WHAT IS NEEDED.
Return only the lines from the one containing "(361, 479) = (846, 600): pink" to the end of the material, with each one exactly as it appears.

DATA BELOW.
━━━━━━

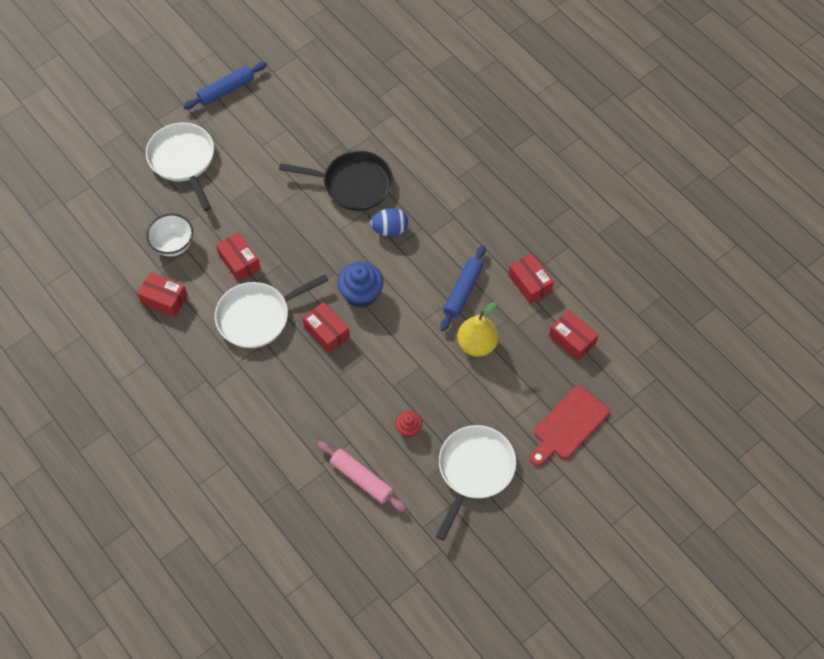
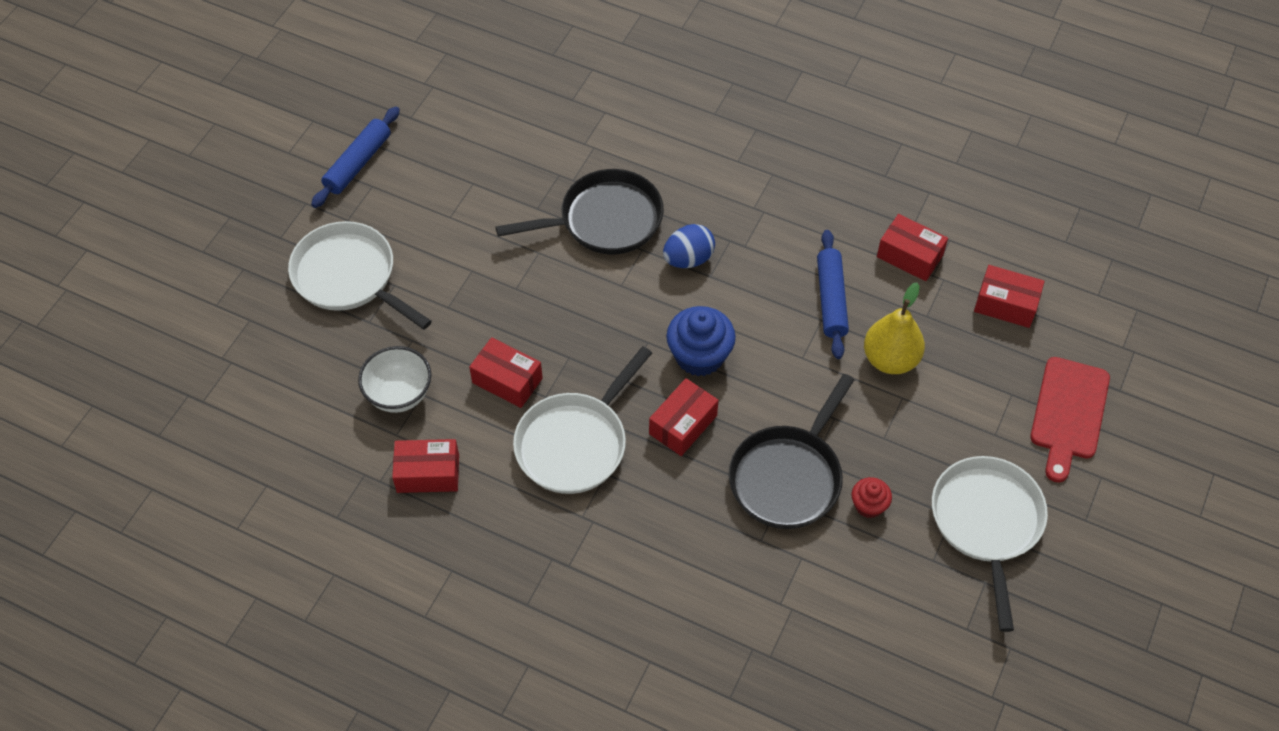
camera: 25 degrees left, 5 degrees down
(326, 332) = (683, 425): red box -> red box turned 75 degrees counterclockwise
(361, 479) = (846, 600): pink rolling pin -> none
(371, 390) = (788, 476): none -> black pan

━━━━━━

RESPONSE BELOW.
(361, 479) = (846, 600): pink rolling pin -> none
(371, 390) = (788, 476): none -> black pan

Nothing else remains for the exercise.